▶ Exercise materials:
=== Begin Enclosure ===
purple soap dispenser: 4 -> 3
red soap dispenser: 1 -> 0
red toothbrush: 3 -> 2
=== End Enclosure ===
=== Begin Enclosure ===
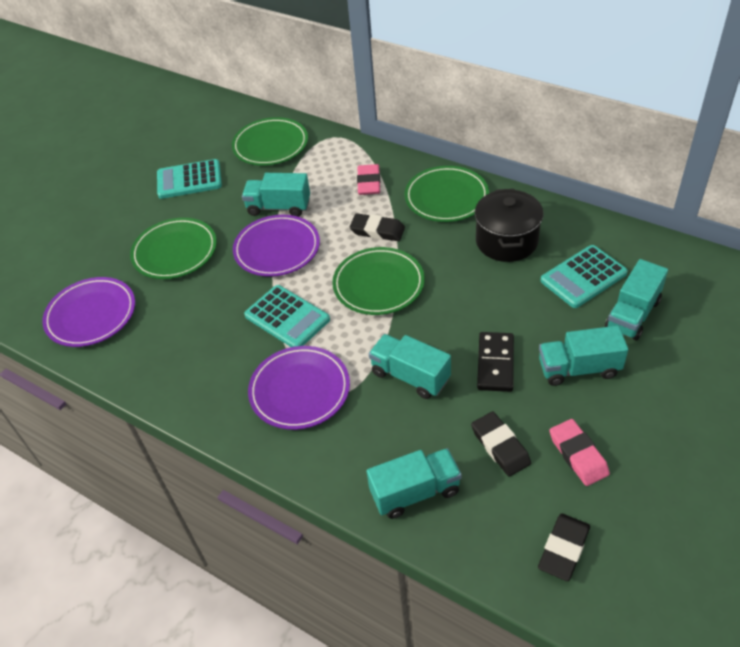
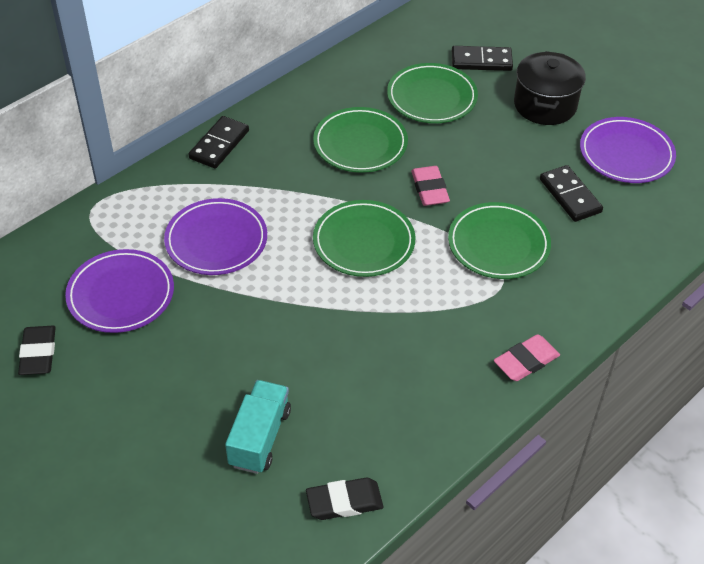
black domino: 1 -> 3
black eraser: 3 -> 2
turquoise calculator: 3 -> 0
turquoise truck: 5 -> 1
=== End Enclosure ===
=== Begin Enclosure ===
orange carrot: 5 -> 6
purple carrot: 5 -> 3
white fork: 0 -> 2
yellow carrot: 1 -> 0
=== End Enclosure ===
Determine how many lines in the entries above contain the word "carrot", and respond with the number alone.

▶ Answer below: 3